#### [WORK TASK]
Find the lines in the records that carry the word "purple". Copy each one.

(DATA SECTION)

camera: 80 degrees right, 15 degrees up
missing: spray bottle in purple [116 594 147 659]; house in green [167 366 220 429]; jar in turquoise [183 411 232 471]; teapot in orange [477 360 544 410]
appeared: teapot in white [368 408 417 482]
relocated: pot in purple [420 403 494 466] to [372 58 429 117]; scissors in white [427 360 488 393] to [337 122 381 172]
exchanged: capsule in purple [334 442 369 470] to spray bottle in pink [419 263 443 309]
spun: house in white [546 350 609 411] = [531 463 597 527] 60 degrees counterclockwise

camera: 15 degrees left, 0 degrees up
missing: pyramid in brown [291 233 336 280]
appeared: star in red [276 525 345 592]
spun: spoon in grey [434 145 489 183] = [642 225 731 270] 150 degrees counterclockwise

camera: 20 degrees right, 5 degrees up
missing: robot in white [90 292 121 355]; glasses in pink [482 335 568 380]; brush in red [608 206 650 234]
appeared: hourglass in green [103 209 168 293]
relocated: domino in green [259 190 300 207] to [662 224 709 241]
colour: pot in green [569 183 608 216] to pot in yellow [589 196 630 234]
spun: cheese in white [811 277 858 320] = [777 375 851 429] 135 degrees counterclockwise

(End DATA SECTION)
(DATA SECTION)

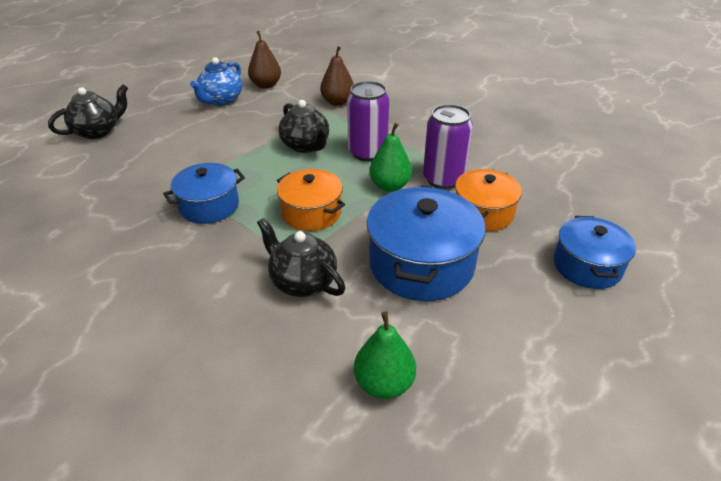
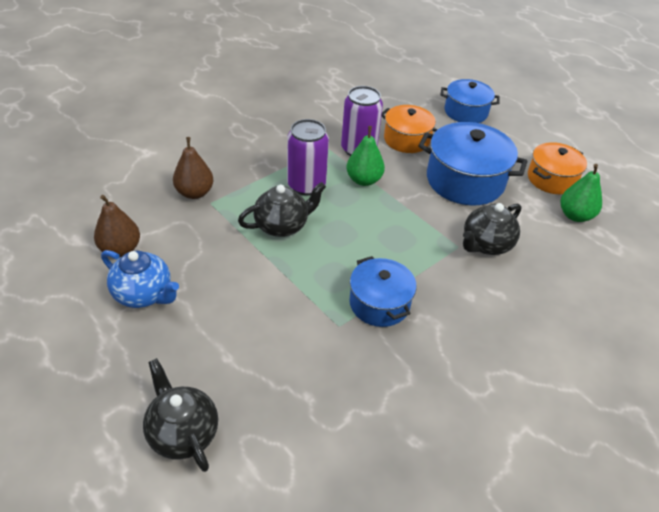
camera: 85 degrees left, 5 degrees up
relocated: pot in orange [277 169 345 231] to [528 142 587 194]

(End DATA SECTION)
(DATA SECTION)

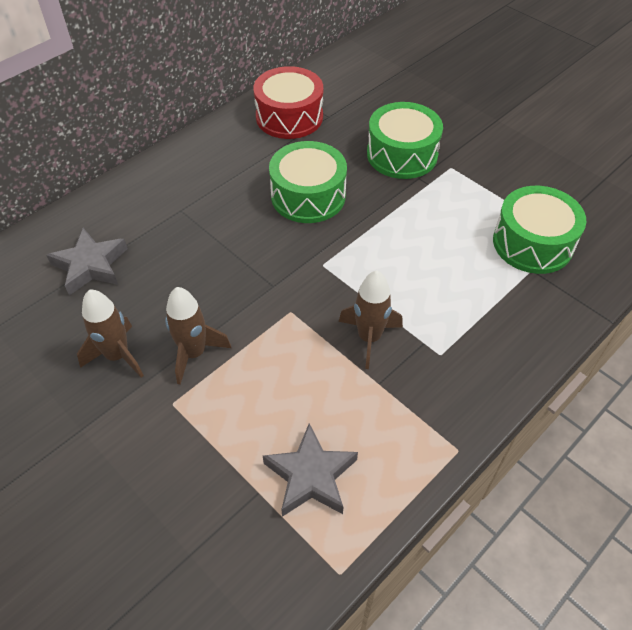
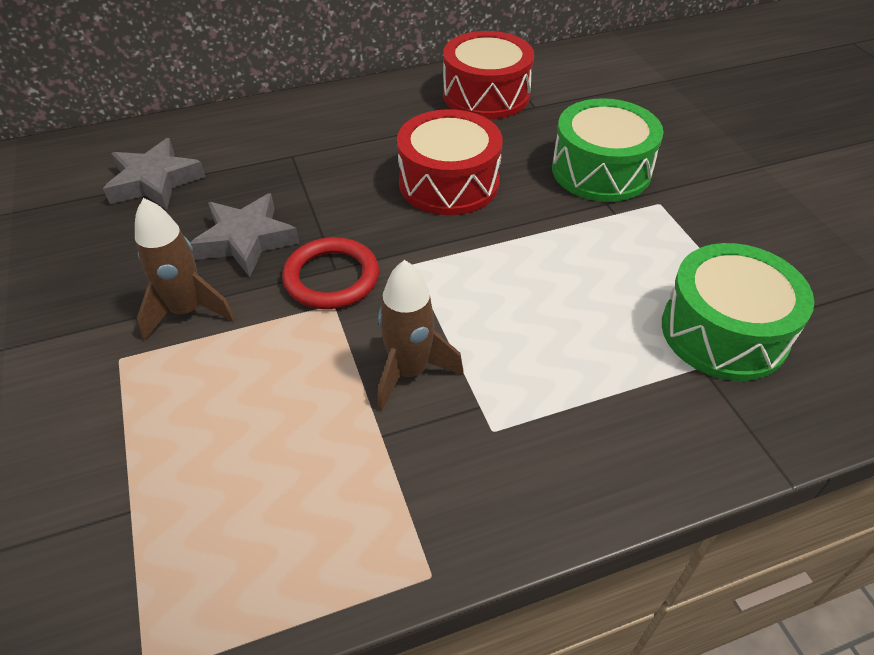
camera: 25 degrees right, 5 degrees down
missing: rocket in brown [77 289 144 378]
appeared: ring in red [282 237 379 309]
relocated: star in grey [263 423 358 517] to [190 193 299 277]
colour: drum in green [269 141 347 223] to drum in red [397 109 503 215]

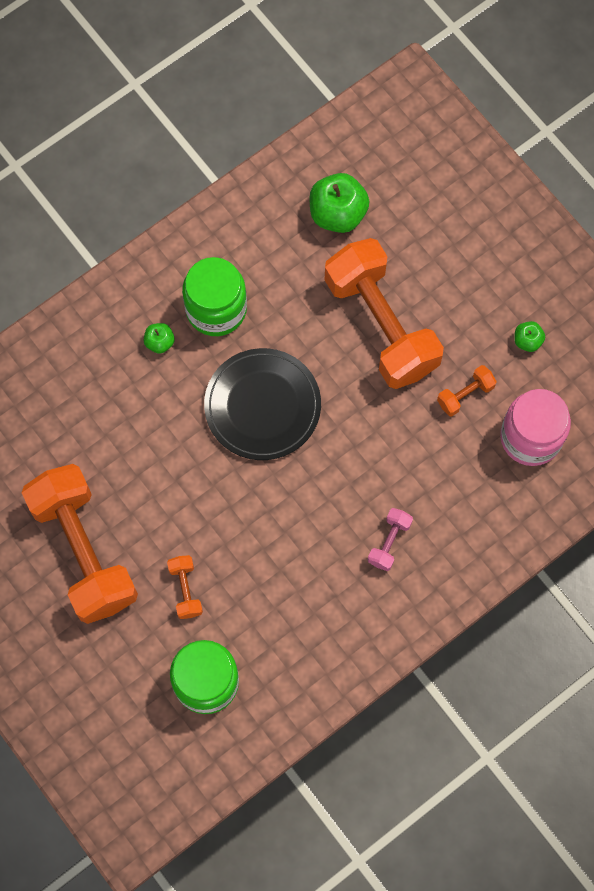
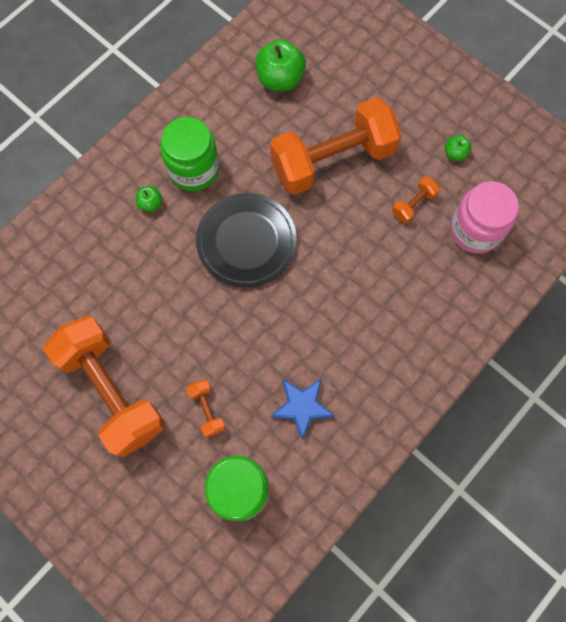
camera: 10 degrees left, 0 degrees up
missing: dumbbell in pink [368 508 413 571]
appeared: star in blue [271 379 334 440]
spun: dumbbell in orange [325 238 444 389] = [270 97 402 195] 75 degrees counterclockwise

(End DATA SECTION)

#### [OUTPUT OF THE EXERCISE]
missing: spray bottle in purple [116 594 147 659]; house in green [167 366 220 429]; jar in turquoise [183 411 232 471]; teapot in orange [477 360 544 410]
relocated: pot in purple [420 403 494 466] to [372 58 429 117]; scissors in white [427 360 488 393] to [337 122 381 172]
exchanged: capsule in purple [334 442 369 470] to spray bottle in pink [419 263 443 309]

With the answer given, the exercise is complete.